Requirement: Would you please copy the entries exactly, leaving every picture aside?

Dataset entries
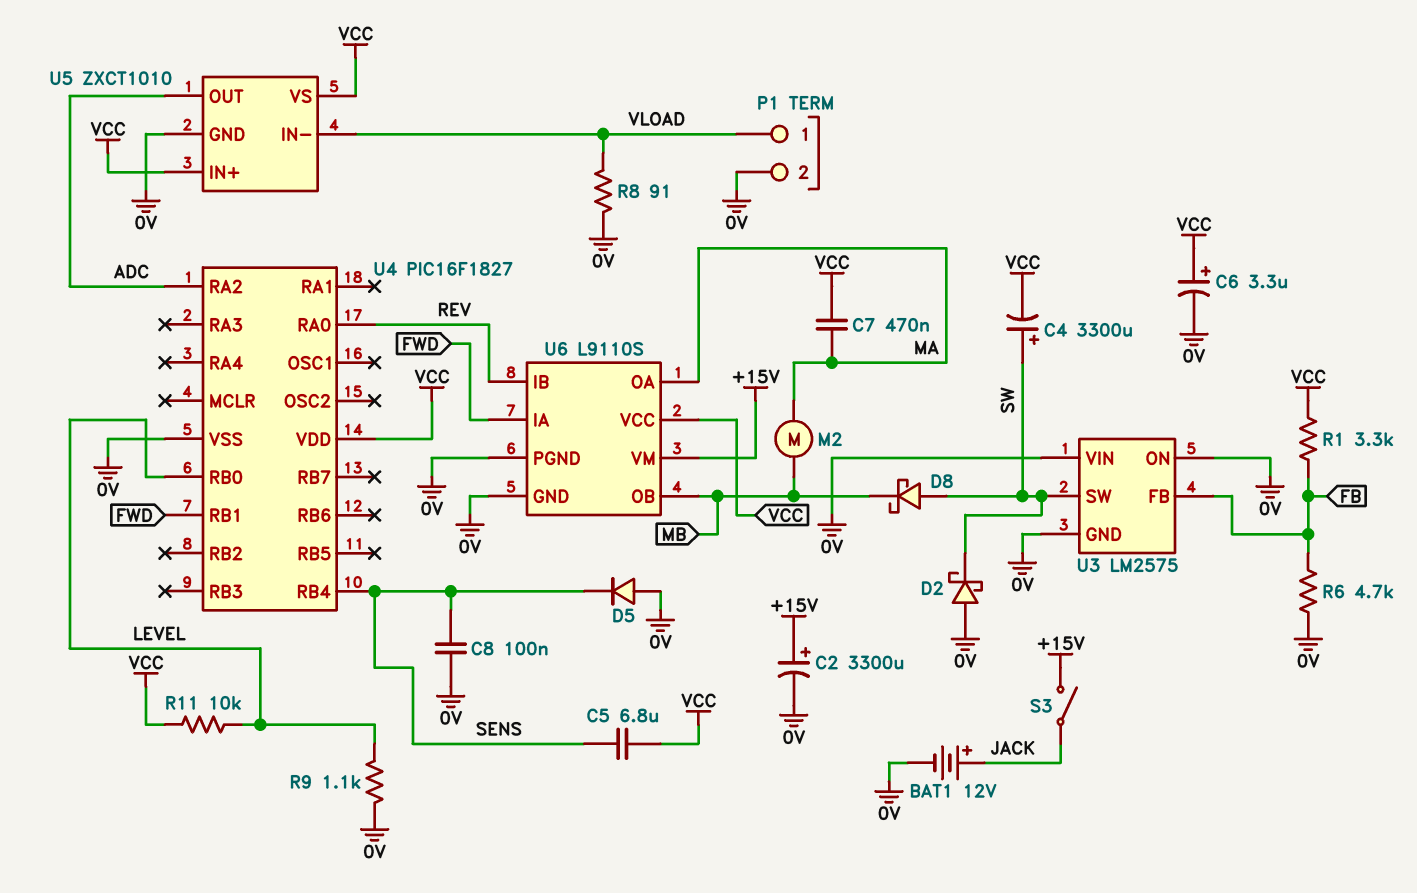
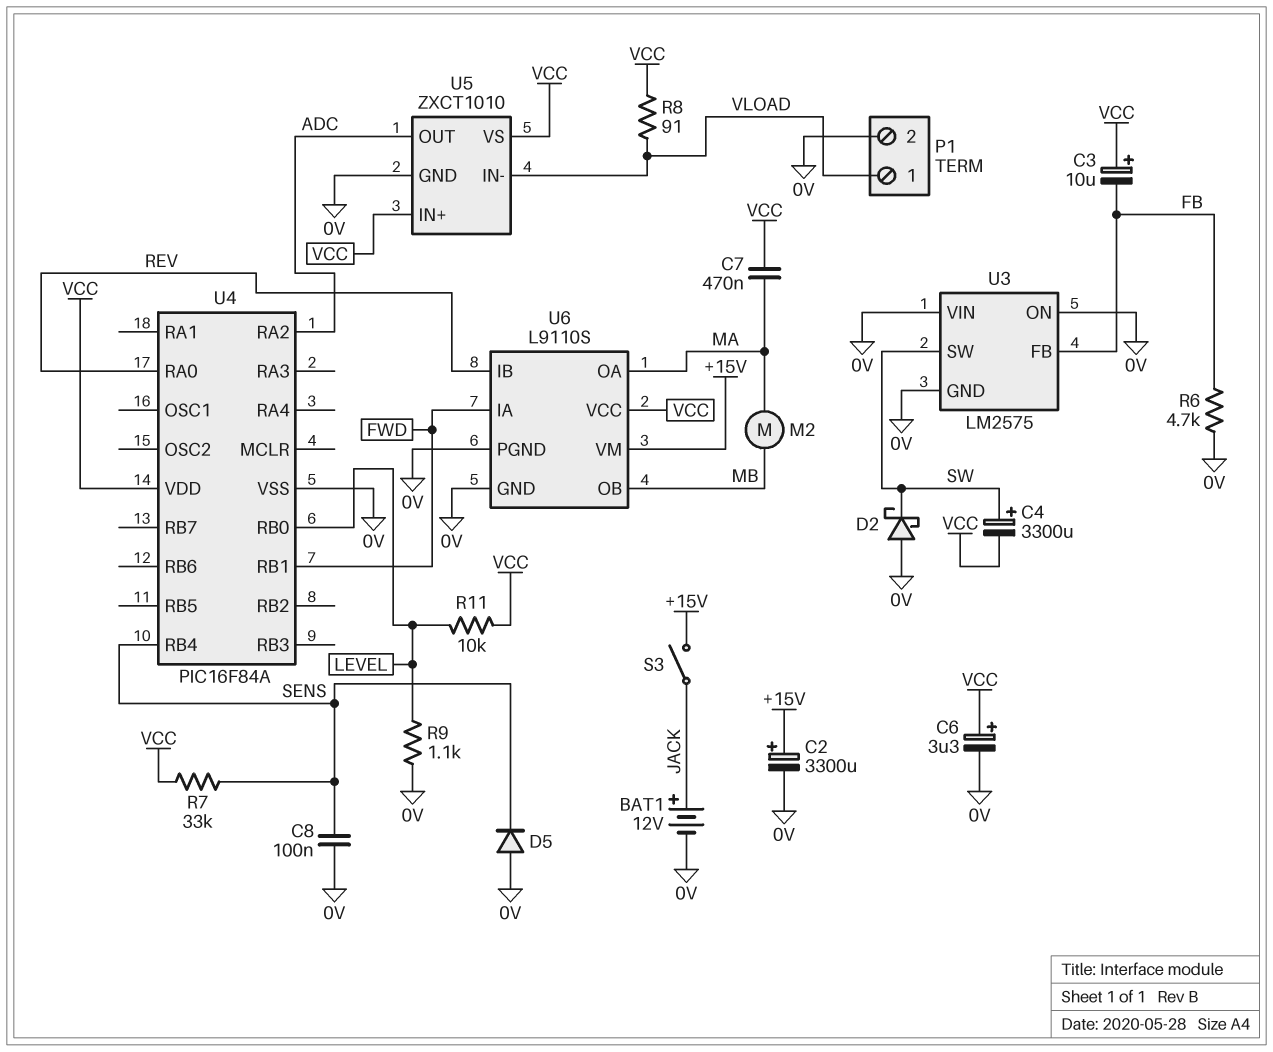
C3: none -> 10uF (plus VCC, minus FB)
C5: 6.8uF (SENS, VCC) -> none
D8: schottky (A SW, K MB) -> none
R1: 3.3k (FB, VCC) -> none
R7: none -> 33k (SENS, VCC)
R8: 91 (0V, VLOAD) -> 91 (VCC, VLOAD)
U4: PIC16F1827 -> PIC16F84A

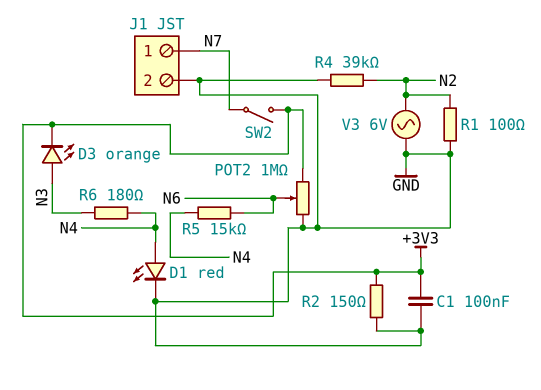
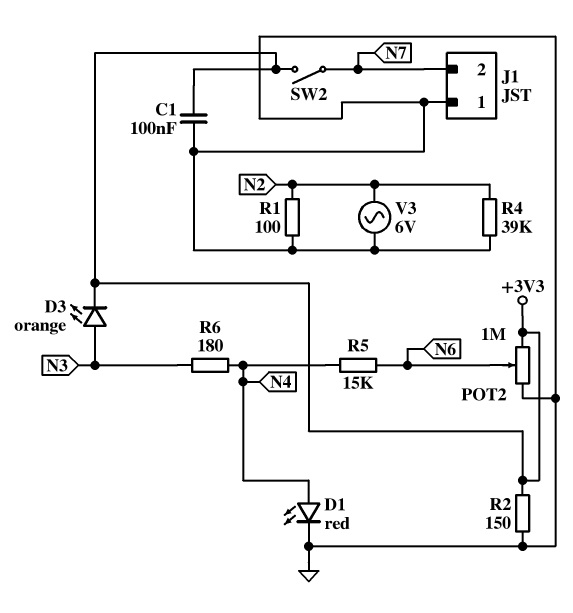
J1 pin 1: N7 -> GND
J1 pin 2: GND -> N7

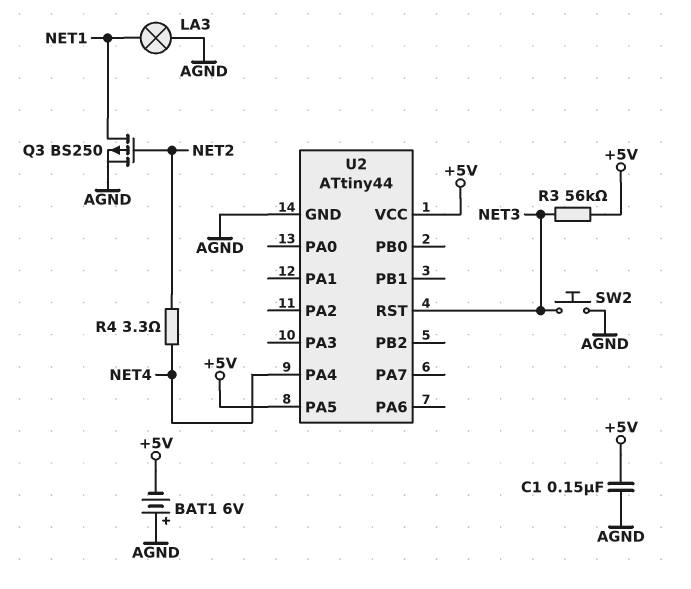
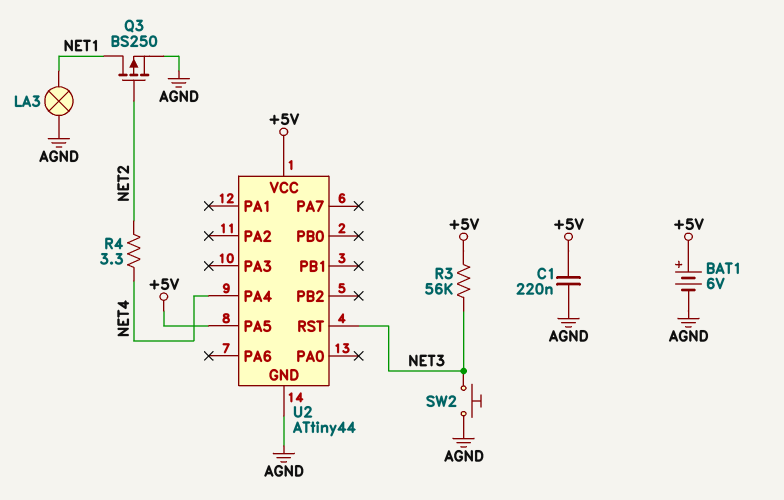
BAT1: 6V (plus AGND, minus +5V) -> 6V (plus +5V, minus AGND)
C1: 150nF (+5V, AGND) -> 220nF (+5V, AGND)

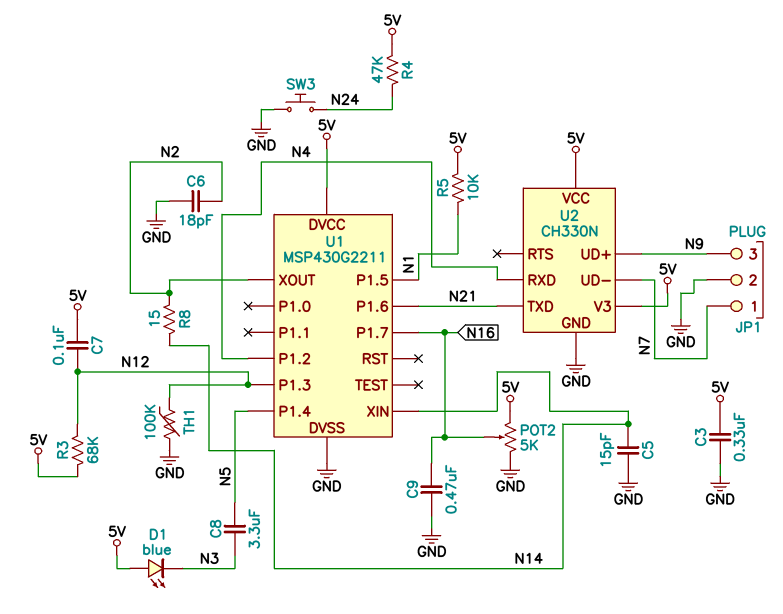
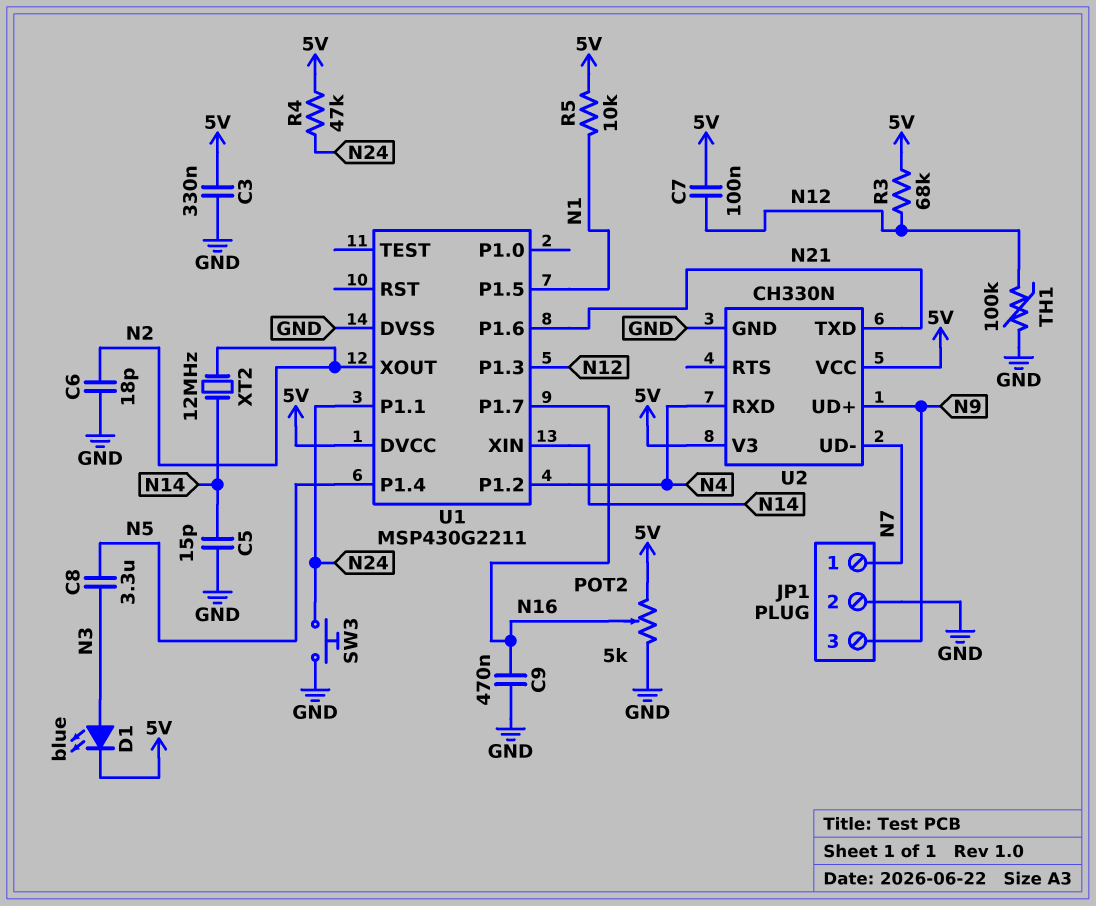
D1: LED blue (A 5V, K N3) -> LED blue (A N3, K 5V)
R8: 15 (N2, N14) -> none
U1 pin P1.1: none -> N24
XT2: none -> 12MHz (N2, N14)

Result of this exercise:
C3: none -> 10uF (plus VCC, minus FB)
C5: 6.8uF (SENS, VCC) -> none
D8: schottky (A SW, K MB) -> none
R1: 3.3k (FB, VCC) -> none
R7: none -> 33k (SENS, VCC)
R8: 91 (0V, VLOAD) -> 91 (VCC, VLOAD)
U4: PIC16F1827 -> PIC16F84A

J1 pin 1: N7 -> GND
J1 pin 2: GND -> N7

BAT1: 6V (plus AGND, minus +5V) -> 6V (plus +5V, minus AGND)
C1: 150nF (+5V, AGND) -> 220nF (+5V, AGND)

D1: LED blue (A 5V, K N3) -> LED blue (A N3, K 5V)
R8: 15 (N2, N14) -> none
U1 pin P1.1: none -> N24
XT2: none -> 12MHz (N2, N14)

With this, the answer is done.